● **Short problem**
From the records below, extract each line in which the string "kern" appears, and copy every such line in full.
>> begin
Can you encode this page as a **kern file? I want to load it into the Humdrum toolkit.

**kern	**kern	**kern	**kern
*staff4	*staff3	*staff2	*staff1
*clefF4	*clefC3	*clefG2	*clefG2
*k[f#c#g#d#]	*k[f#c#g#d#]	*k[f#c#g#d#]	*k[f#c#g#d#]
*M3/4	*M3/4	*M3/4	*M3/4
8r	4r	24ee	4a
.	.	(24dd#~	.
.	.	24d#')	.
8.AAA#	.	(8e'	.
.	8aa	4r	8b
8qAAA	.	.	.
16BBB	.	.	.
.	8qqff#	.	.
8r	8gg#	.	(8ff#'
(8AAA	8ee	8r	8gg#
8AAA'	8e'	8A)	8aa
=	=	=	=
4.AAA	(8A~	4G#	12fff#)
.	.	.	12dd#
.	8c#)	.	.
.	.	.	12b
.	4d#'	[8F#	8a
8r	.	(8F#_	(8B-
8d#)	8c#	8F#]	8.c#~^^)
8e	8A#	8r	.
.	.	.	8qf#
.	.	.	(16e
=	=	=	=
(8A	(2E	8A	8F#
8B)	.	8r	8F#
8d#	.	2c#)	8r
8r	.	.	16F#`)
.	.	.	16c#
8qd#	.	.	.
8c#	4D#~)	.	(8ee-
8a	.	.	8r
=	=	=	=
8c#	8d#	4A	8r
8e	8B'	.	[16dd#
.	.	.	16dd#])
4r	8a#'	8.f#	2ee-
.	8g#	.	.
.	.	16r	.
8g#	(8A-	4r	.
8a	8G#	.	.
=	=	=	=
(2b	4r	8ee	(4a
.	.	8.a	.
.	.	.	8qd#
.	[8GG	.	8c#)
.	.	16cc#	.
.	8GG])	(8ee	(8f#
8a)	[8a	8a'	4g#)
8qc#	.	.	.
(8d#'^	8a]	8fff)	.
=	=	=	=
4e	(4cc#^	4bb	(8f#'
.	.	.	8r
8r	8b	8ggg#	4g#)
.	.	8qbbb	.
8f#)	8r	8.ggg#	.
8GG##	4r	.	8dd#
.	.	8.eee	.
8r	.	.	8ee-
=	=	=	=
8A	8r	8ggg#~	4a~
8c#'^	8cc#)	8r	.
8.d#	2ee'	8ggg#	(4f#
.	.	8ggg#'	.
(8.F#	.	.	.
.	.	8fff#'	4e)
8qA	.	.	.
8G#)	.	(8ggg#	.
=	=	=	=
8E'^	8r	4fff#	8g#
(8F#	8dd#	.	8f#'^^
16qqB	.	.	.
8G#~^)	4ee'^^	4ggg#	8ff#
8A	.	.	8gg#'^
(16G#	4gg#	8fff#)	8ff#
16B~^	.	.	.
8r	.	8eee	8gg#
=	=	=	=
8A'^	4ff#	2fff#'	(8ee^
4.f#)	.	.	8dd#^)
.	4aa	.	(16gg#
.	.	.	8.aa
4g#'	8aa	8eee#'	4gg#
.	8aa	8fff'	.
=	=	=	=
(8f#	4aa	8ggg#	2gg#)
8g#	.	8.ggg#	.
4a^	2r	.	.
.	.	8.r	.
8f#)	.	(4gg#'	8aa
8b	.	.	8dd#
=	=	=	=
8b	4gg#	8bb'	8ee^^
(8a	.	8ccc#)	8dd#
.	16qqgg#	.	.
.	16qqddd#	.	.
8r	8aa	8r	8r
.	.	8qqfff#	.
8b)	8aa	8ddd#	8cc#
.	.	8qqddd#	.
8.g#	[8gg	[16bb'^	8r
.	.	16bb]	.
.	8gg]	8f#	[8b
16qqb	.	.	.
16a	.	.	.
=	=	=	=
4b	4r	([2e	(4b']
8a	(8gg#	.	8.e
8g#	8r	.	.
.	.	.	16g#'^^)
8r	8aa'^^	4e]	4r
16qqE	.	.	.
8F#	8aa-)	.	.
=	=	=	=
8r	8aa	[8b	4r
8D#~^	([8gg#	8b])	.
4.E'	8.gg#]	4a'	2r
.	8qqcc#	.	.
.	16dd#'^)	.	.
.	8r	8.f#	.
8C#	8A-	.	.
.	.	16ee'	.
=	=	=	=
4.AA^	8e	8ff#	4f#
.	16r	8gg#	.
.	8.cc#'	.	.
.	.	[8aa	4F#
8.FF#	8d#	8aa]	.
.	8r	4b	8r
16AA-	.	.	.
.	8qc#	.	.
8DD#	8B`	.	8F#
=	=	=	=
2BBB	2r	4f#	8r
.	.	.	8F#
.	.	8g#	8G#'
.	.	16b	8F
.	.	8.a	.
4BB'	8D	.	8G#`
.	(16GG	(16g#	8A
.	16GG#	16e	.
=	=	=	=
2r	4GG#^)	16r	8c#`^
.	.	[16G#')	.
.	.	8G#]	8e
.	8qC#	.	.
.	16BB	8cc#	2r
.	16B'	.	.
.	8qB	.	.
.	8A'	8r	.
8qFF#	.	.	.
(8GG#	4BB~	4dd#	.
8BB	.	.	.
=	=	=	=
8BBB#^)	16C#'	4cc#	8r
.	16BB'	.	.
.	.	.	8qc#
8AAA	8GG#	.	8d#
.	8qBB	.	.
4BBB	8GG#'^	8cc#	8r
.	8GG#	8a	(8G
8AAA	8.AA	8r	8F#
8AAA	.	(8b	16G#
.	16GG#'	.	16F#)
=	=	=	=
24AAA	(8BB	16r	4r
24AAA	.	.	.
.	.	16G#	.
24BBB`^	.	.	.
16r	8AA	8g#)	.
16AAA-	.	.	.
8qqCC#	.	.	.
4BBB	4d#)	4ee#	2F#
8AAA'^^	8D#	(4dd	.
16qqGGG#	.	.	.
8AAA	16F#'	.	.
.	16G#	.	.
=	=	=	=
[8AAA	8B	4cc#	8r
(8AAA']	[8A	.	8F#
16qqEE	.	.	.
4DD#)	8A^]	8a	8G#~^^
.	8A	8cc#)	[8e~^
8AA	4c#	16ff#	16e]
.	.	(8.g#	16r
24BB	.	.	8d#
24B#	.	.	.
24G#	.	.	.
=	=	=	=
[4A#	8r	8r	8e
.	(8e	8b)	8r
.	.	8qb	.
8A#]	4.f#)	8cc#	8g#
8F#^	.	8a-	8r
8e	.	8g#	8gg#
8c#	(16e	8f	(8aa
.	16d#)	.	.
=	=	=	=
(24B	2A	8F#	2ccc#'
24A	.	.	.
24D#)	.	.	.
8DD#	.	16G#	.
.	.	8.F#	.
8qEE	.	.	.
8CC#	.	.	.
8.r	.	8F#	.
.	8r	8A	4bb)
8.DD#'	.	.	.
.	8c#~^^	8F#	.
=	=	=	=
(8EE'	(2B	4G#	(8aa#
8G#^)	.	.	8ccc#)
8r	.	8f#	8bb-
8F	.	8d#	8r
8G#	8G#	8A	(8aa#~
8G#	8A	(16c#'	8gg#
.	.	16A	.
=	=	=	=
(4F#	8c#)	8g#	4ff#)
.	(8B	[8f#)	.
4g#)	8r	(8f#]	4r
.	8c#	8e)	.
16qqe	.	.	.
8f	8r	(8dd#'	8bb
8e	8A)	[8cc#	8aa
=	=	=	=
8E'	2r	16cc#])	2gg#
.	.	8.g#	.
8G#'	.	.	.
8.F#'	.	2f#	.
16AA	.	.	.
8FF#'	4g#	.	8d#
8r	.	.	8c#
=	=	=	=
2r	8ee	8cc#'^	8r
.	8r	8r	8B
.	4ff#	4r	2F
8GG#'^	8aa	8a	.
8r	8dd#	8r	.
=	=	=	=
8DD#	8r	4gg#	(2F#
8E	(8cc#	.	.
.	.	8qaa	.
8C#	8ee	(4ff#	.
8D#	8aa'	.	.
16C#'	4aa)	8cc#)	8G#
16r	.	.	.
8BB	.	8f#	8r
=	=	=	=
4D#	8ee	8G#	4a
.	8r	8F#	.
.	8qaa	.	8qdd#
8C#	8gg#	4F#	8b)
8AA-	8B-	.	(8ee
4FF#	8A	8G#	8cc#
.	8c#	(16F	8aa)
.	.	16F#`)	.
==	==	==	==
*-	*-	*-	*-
>> end
● **Final answer**
Can you encode this page as a **kern file? I want to load it into the Humdrum toolkit.
**kern	**kern	**kern	**kern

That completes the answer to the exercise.